*** Opening Record excerpts ***
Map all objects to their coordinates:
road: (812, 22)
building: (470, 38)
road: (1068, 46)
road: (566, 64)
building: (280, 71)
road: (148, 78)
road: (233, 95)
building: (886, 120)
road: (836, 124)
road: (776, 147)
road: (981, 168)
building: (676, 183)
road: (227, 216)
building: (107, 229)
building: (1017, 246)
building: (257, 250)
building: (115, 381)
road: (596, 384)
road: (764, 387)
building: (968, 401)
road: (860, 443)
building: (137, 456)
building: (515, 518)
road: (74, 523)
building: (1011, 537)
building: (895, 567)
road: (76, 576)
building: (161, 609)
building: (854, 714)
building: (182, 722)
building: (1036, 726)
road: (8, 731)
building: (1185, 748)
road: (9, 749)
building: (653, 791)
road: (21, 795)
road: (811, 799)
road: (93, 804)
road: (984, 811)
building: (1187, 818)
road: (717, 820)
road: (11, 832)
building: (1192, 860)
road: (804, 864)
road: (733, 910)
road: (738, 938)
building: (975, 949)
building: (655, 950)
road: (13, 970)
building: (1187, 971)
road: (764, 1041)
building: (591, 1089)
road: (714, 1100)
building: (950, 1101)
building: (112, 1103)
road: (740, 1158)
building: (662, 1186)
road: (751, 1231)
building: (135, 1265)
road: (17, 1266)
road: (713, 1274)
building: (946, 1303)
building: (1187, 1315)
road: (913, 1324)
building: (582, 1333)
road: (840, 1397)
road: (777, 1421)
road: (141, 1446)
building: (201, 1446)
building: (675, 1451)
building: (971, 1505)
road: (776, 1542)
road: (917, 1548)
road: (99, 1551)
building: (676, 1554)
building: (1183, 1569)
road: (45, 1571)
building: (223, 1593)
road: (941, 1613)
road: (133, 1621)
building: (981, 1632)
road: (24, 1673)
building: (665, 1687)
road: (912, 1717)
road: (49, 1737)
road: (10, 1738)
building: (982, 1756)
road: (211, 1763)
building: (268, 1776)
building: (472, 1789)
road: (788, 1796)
*** Closing Record excerpts ***
→ **Your task**: Please copy out every entry word for word.

→ **Solution for this problem**:
Map all objects to their coordinates:
road: (812, 22)
building: (470, 38)
road: (1068, 46)
road: (566, 64)
building: (280, 71)
road: (148, 78)
road: (233, 95)
building: (886, 120)
road: (836, 124)
road: (776, 147)
road: (981, 168)
building: (676, 183)
road: (227, 216)
building: (107, 229)
building: (1017, 246)
building: (257, 250)
building: (115, 381)
road: (596, 384)
road: (764, 387)
building: (968, 401)
road: (860, 443)
building: (137, 456)
building: (515, 518)
road: (74, 523)
building: (1011, 537)
building: (895, 567)
road: (76, 576)
building: (161, 609)
building: (854, 714)
building: (182, 722)
building: (1036, 726)
road: (8, 731)
building: (1185, 748)
road: (9, 749)
building: (653, 791)
road: (21, 795)
road: (811, 799)
road: (93, 804)
road: (984, 811)
building: (1187, 818)
road: (717, 820)
road: (11, 832)
building: (1192, 860)
road: (804, 864)
road: (733, 910)
road: (738, 938)
building: (975, 949)
building: (655, 950)
road: (13, 970)
building: (1187, 971)
road: (764, 1041)
building: (591, 1089)
road: (714, 1100)
building: (950, 1101)
building: (112, 1103)
road: (740, 1158)
building: (662, 1186)
road: (751, 1231)
building: (135, 1265)
road: (17, 1266)
road: (713, 1274)
building: (946, 1303)
building: (1187, 1315)
road: (913, 1324)
building: (582, 1333)
road: (840, 1397)
road: (777, 1421)
road: (141, 1446)
building: (201, 1446)
building: (675, 1451)
building: (971, 1505)
road: (776, 1542)
road: (917, 1548)
road: (99, 1551)
building: (676, 1554)
building: (1183, 1569)
road: (45, 1571)
building: (223, 1593)
road: (941, 1613)
road: (133, 1621)
building: (981, 1632)
road: (24, 1673)
building: (665, 1687)
road: (912, 1717)
road: (49, 1737)
road: (10, 1738)
building: (982, 1756)
road: (211, 1763)
building: (268, 1776)
building: (472, 1789)
road: (788, 1796)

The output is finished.